— begin —
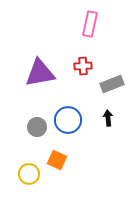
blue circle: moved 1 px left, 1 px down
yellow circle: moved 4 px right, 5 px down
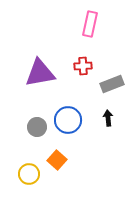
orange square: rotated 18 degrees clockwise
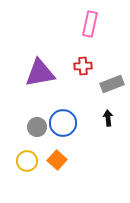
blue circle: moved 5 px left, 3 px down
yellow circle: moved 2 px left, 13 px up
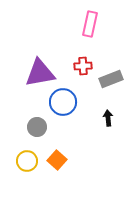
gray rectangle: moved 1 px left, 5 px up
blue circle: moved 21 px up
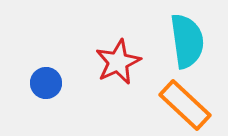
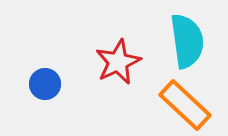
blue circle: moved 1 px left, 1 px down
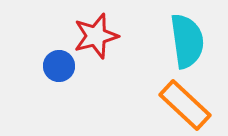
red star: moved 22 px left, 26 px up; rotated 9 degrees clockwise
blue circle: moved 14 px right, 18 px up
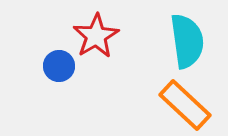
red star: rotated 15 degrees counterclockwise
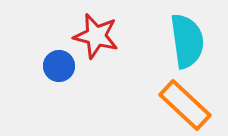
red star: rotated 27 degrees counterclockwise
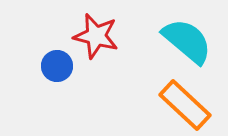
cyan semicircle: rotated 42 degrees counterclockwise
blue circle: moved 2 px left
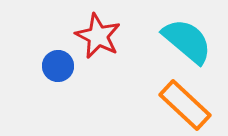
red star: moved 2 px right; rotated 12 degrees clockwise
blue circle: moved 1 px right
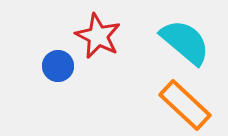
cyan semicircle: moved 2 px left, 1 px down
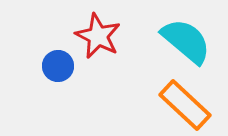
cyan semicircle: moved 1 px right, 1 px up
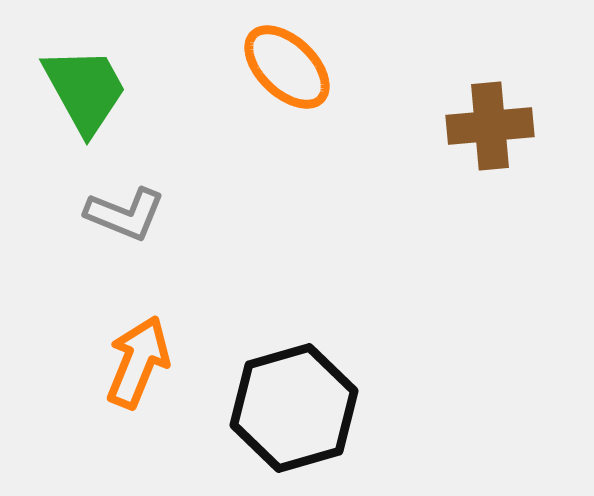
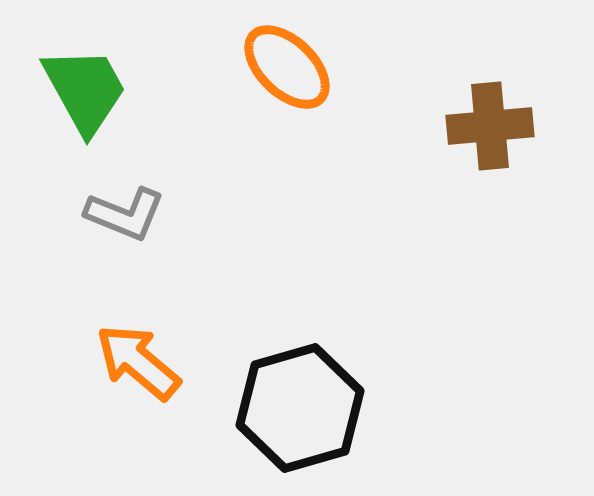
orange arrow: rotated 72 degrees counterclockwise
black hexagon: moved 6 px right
— end —
— begin —
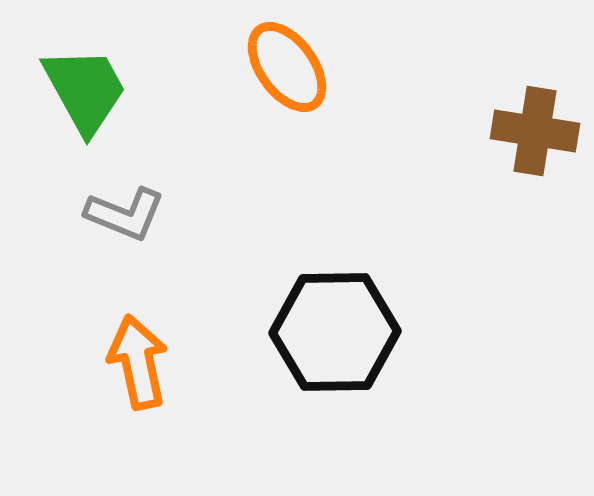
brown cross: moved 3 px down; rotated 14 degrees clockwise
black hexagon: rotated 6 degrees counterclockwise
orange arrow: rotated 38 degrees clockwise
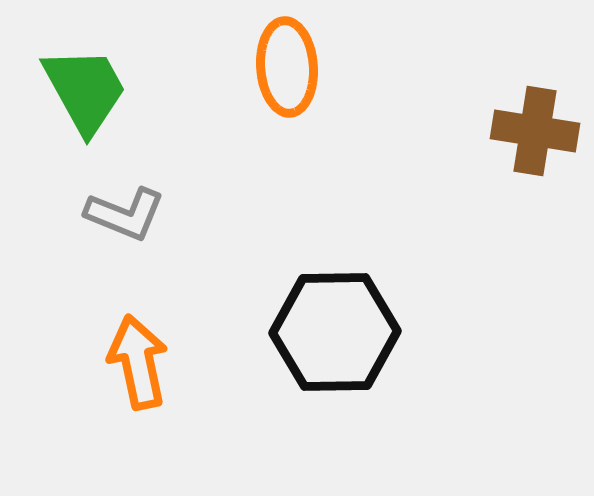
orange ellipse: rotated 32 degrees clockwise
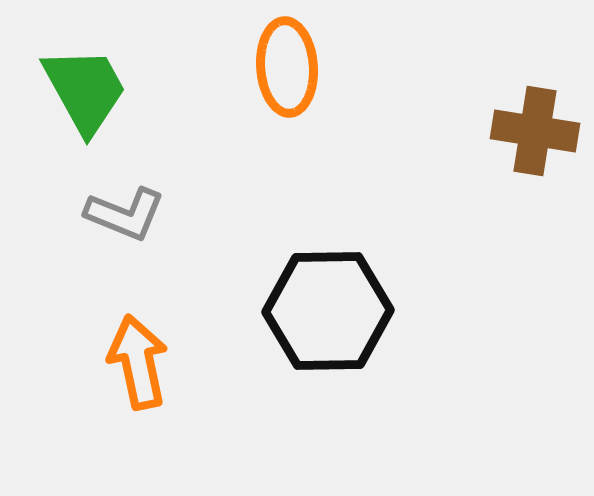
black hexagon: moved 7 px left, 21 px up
— end —
Output as a JSON list of strings the part of the records that opens with the line containing "red star: rotated 27 degrees counterclockwise" and closes with the line containing "cyan semicircle: moved 1 px right, 1 px up", one string per line with both ends included, and leave out the pictures.

[
  "red star: rotated 27 degrees counterclockwise",
  "cyan semicircle: rotated 42 degrees counterclockwise",
  "blue circle: moved 2 px left",
  "red star: moved 2 px right; rotated 12 degrees clockwise",
  "blue circle: moved 1 px right",
  "cyan semicircle: moved 2 px left, 1 px down",
  "cyan semicircle: moved 1 px right, 1 px up"
]